▶ [Task statement]:
Exact copies of the lines from the one with "yellow star: (25, 119)" through the last line of the entries, and no pictures, make up the answer.

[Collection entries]
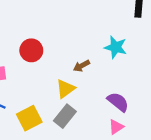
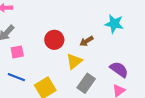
red circle: (31, 50) -> (54, 40), moved
gray rectangle: (65, 116) -> (86, 83), moved

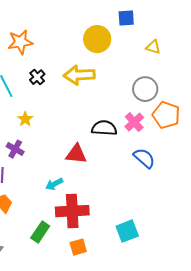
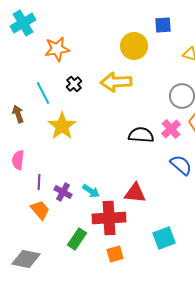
yellow star: (25, 119) -> (62, 126), size x1.8
purple cross: (15, 149) -> (63, 192), moved
red triangle: (76, 154) -> (135, 193), moved
cyan arrow: (54, 184) -> (91, 191), turned -120

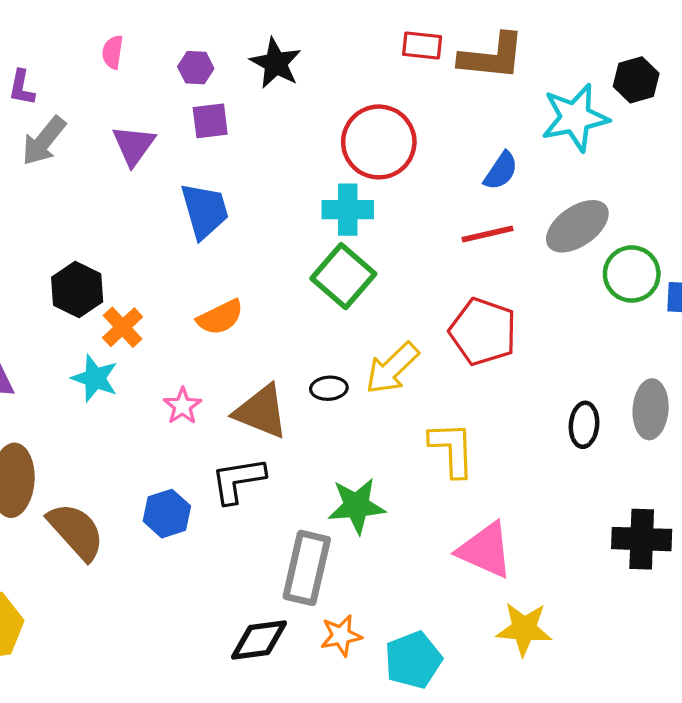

▶ [Solution for this exercise]:
yellow star: (25, 119) -> (62, 126), size x1.8
purple cross: (15, 149) -> (63, 192), moved
red triangle: (76, 154) -> (135, 193), moved
cyan arrow: (54, 184) -> (91, 191), turned -120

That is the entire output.